## Activity
Pictures aside, copy exactly each line from the one that holds "(592, 316) = (665, 195): none" through the last line of the records below.

## Record extracts
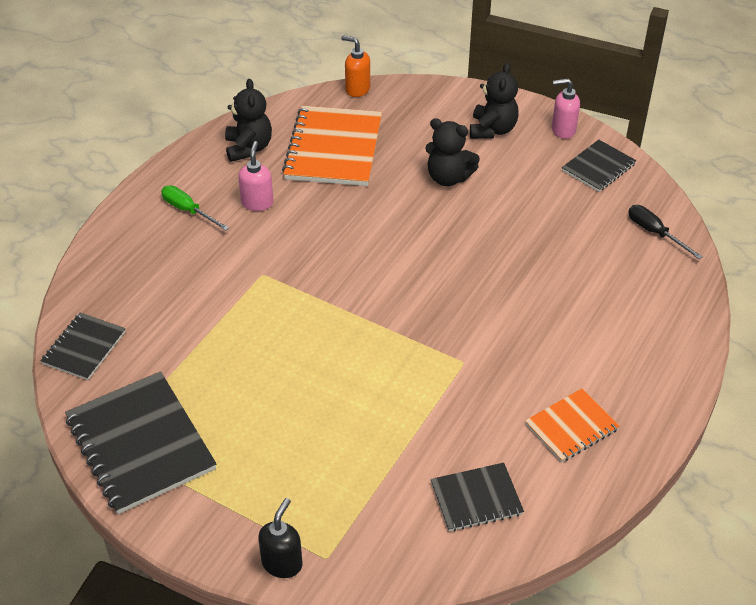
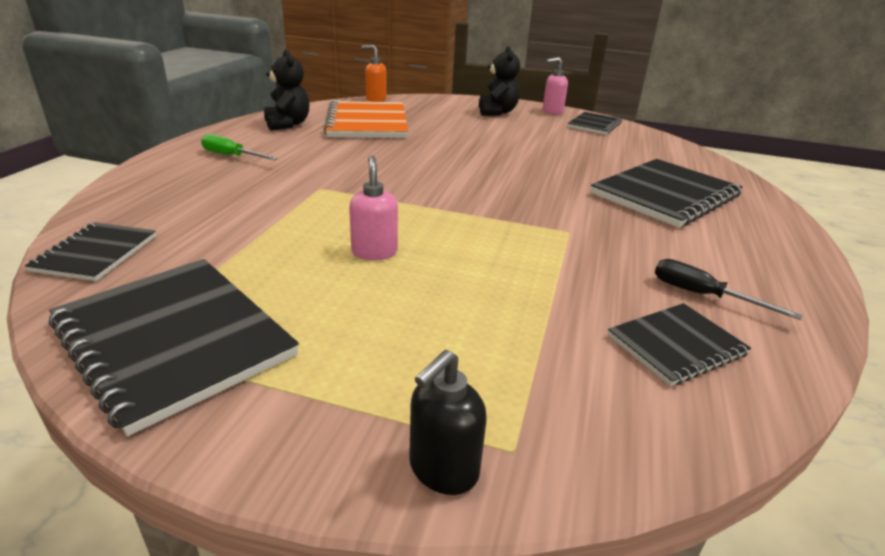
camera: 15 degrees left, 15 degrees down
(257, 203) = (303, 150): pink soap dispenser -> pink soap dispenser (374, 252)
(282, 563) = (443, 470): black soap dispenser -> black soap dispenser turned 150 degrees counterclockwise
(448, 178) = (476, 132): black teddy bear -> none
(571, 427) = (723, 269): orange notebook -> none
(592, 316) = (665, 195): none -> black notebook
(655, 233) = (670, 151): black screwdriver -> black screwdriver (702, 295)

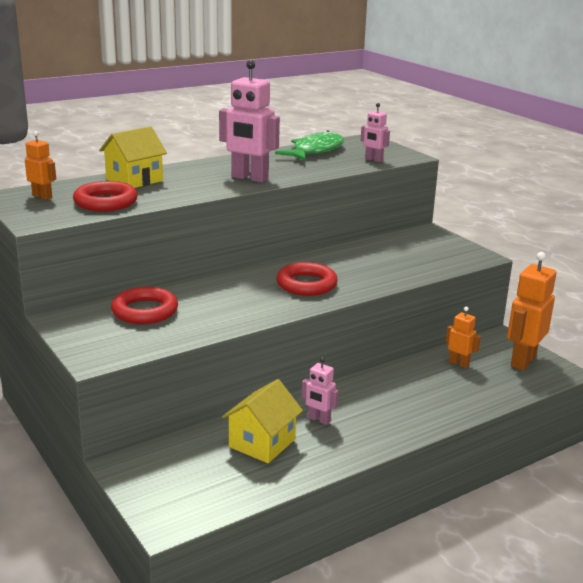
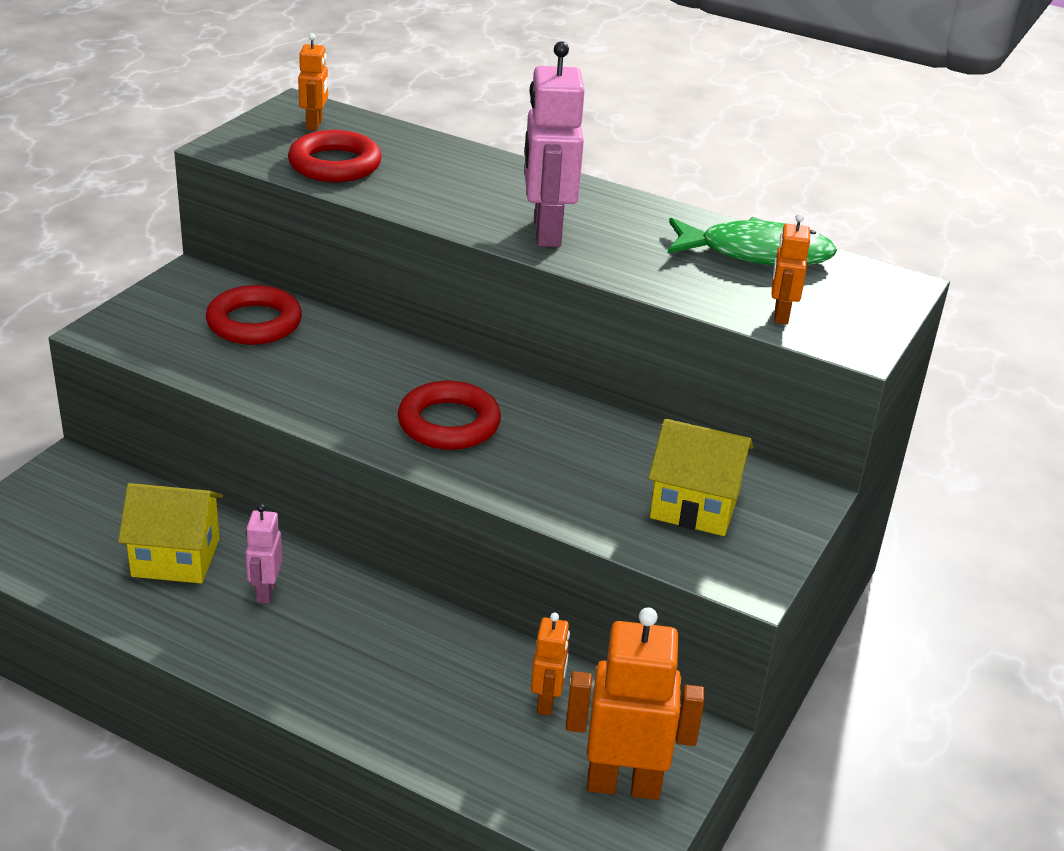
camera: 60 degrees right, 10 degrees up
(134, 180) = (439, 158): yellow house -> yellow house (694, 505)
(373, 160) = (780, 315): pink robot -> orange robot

## Response to the task
(592, 316) = (665, 195): none -> black notebook
(655, 233) = (670, 151): black screwdriver -> black screwdriver (702, 295)

camera: 60 degrees right, 10 degrees up
(134, 180) = (439, 158): yellow house -> yellow house (694, 505)
(373, 160) = (780, 315): pink robot -> orange robot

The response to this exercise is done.